### TASK STATEMENT:
Once you have checked each line below for the word "degrees", give the number of lines that have it and nothing further.
+++
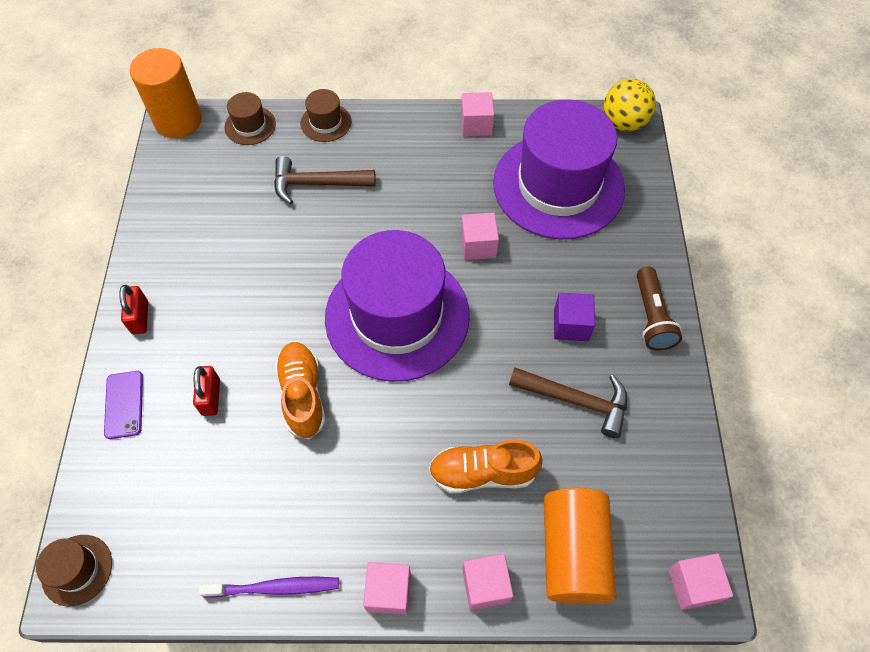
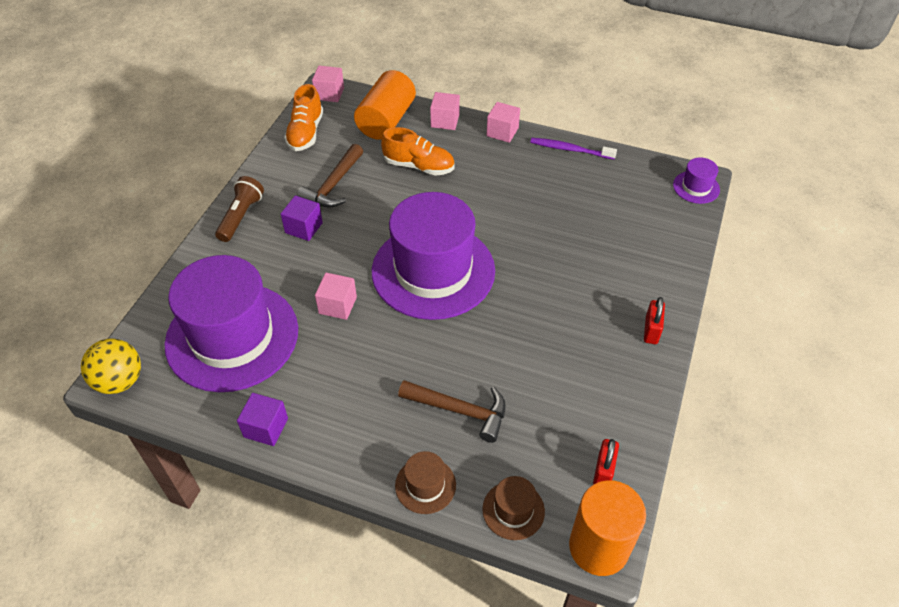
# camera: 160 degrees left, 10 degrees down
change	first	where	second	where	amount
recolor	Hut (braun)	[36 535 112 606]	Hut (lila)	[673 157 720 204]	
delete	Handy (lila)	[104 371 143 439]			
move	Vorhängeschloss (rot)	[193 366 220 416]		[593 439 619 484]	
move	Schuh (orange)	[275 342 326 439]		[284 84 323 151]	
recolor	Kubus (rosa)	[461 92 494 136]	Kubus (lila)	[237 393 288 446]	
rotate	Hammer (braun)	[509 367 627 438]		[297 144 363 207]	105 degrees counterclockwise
+++
### RESPONSE FOR THIS EXERCISE:
2